Any picture must be dropped, but each line of the data should be duplicated exactly.
BEGIN Data block
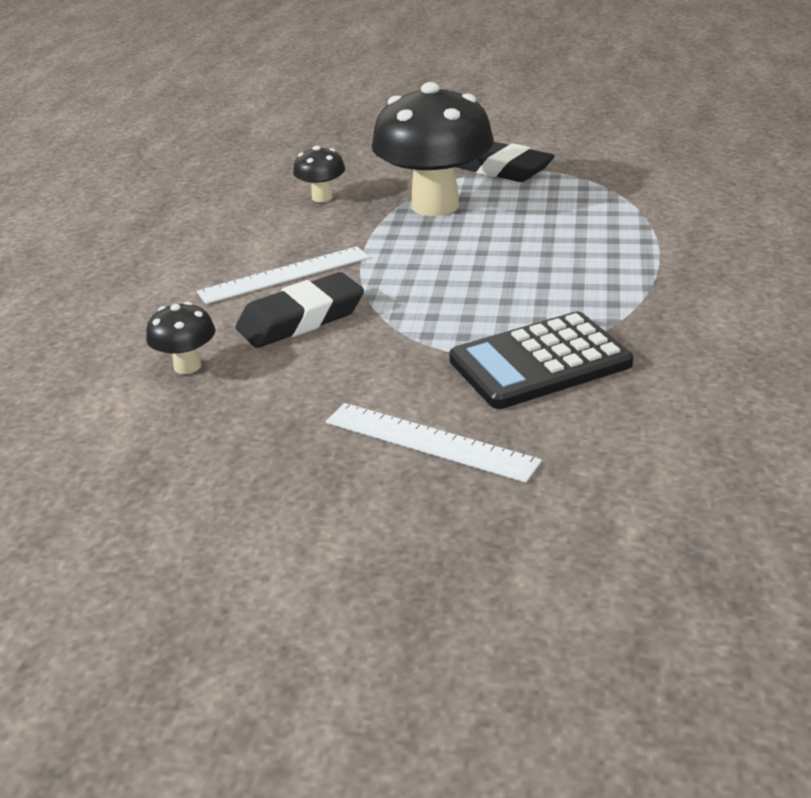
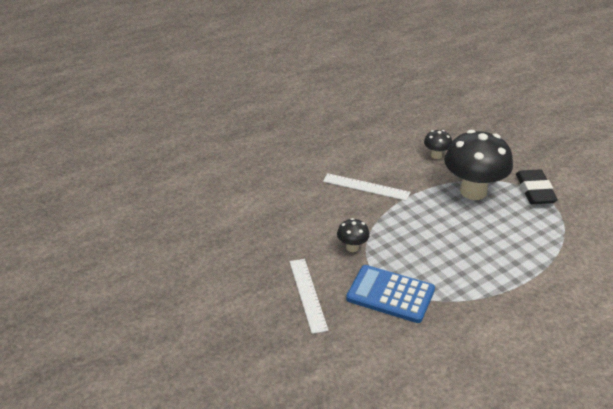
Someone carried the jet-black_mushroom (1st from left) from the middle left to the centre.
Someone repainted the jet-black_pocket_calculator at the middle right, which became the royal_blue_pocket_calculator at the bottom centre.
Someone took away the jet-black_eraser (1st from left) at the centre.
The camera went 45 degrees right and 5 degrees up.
END Data block
Written solution:
Someone carried the jet-black_mushroom (1st from left) from the middle left to the centre.
Someone repainted the jet-black_pocket_calculator at the middle right, which became the royal_blue_pocket_calculator at the bottom centre.
Someone took away the jet-black_eraser (1st from left) at the centre.
The camera went 45 degrees right and 5 degrees up.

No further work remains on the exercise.